**Assignment:** Please print the whole of the listing that follows exactly.

============

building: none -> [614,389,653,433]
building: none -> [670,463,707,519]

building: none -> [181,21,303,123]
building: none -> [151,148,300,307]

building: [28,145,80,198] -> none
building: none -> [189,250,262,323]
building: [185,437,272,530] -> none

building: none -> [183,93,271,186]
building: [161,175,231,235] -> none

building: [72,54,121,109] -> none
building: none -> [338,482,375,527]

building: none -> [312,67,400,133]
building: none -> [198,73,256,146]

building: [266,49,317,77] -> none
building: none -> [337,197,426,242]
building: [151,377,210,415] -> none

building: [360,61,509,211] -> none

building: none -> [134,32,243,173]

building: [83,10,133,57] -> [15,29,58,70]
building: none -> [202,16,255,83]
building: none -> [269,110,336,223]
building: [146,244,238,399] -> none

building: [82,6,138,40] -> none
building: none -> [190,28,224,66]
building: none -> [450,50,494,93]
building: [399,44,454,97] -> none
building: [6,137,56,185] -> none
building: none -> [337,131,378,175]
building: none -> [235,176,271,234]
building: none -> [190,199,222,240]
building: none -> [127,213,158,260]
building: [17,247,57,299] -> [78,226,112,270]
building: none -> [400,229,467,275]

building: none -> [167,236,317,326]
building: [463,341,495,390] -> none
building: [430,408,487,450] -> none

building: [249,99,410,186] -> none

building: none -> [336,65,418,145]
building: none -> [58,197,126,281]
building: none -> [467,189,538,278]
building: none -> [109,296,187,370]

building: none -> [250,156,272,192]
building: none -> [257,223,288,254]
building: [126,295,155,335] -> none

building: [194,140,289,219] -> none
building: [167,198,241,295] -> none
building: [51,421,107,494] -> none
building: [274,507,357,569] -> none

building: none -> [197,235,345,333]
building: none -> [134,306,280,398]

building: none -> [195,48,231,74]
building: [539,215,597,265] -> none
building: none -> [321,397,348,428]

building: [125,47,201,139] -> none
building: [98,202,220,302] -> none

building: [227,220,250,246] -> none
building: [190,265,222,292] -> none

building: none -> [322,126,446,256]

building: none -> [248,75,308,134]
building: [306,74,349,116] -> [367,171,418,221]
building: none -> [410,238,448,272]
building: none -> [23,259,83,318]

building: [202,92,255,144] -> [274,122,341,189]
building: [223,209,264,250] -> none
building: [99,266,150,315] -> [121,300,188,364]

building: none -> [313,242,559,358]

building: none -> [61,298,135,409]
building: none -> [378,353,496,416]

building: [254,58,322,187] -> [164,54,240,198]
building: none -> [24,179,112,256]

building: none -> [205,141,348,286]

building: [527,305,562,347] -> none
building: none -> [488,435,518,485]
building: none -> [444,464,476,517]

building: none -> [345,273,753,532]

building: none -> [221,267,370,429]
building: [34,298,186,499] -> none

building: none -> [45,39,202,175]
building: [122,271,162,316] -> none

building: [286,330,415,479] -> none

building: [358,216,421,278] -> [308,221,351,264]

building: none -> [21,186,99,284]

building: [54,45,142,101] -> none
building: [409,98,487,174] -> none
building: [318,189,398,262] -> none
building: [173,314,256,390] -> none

============

**Result of this exercise:**
building: none -> [614,389,653,433]
building: none -> [670,463,707,519]

building: none -> [181,21,303,123]
building: none -> [151,148,300,307]

building: [28,145,80,198] -> none
building: none -> [189,250,262,323]
building: [185,437,272,530] -> none

building: none -> [183,93,271,186]
building: [161,175,231,235] -> none

building: [72,54,121,109] -> none
building: none -> [338,482,375,527]

building: none -> [312,67,400,133]
building: none -> [198,73,256,146]

building: [266,49,317,77] -> none
building: none -> [337,197,426,242]
building: [151,377,210,415] -> none

building: [360,61,509,211] -> none

building: none -> [134,32,243,173]

building: [83,10,133,57] -> [15,29,58,70]
building: none -> [202,16,255,83]
building: none -> [269,110,336,223]
building: [146,244,238,399] -> none

building: [82,6,138,40] -> none
building: none -> [190,28,224,66]
building: none -> [450,50,494,93]
building: [399,44,454,97] -> none
building: [6,137,56,185] -> none
building: none -> [337,131,378,175]
building: none -> [235,176,271,234]
building: none -> [190,199,222,240]
building: none -> [127,213,158,260]
building: [17,247,57,299] -> [78,226,112,270]
building: none -> [400,229,467,275]

building: none -> [167,236,317,326]
building: [463,341,495,390] -> none
building: [430,408,487,450] -> none

building: [249,99,410,186] -> none

building: none -> [336,65,418,145]
building: none -> [58,197,126,281]
building: none -> [467,189,538,278]
building: none -> [109,296,187,370]

building: none -> [250,156,272,192]
building: none -> [257,223,288,254]
building: [126,295,155,335] -> none

building: [194,140,289,219] -> none
building: [167,198,241,295] -> none
building: [51,421,107,494] -> none
building: [274,507,357,569] -> none

building: none -> [197,235,345,333]
building: none -> [134,306,280,398]

building: none -> [195,48,231,74]
building: [539,215,597,265] -> none
building: none -> [321,397,348,428]

building: [125,47,201,139] -> none
building: [98,202,220,302] -> none

building: [227,220,250,246] -> none
building: [190,265,222,292] -> none

building: none -> [322,126,446,256]

building: none -> [248,75,308,134]
building: [306,74,349,116] -> [367,171,418,221]
building: none -> [410,238,448,272]
building: none -> [23,259,83,318]

building: [202,92,255,144] -> [274,122,341,189]
building: [223,209,264,250] -> none
building: [99,266,150,315] -> [121,300,188,364]

building: none -> [313,242,559,358]

building: none -> [61,298,135,409]
building: none -> [378,353,496,416]

building: [254,58,322,187] -> [164,54,240,198]
building: none -> [24,179,112,256]

building: none -> [205,141,348,286]

building: [527,305,562,347] -> none
building: none -> [488,435,518,485]
building: none -> [444,464,476,517]

building: none -> [345,273,753,532]

building: none -> [221,267,370,429]
building: [34,298,186,499] -> none

building: none -> [45,39,202,175]
building: [122,271,162,316] -> none

building: [286,330,415,479] -> none

building: [358,216,421,278] -> [308,221,351,264]

building: none -> [21,186,99,284]

building: [54,45,142,101] -> none
building: [409,98,487,174] -> none
building: [318,189,398,262] -> none
building: [173,314,256,390] -> none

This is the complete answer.